REQUIREMENT: Go through the data and report each line that holds the string "motor".

[Data excerpts]
--- START ---

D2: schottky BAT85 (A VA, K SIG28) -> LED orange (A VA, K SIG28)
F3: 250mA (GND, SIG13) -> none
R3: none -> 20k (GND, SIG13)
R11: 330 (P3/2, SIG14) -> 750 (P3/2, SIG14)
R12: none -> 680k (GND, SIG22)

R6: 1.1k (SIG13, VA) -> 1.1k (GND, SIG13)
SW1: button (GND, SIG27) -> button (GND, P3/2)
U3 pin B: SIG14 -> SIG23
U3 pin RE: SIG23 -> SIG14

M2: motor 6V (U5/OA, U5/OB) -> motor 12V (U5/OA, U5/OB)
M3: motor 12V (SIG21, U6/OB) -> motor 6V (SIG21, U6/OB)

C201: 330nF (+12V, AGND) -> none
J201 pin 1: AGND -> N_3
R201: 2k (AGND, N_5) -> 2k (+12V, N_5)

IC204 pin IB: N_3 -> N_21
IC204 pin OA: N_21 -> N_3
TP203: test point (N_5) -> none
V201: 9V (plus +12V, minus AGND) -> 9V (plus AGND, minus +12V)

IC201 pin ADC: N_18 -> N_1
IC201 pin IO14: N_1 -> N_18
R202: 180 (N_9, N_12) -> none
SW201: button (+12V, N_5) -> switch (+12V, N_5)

--- END ---

ANSWER TO THIS TASK:
M2: motor 6V (U5/OA, U5/OB) -> motor 12V (U5/OA, U5/OB)
M3: motor 12V (SIG21, U6/OB) -> motor 6V (SIG21, U6/OB)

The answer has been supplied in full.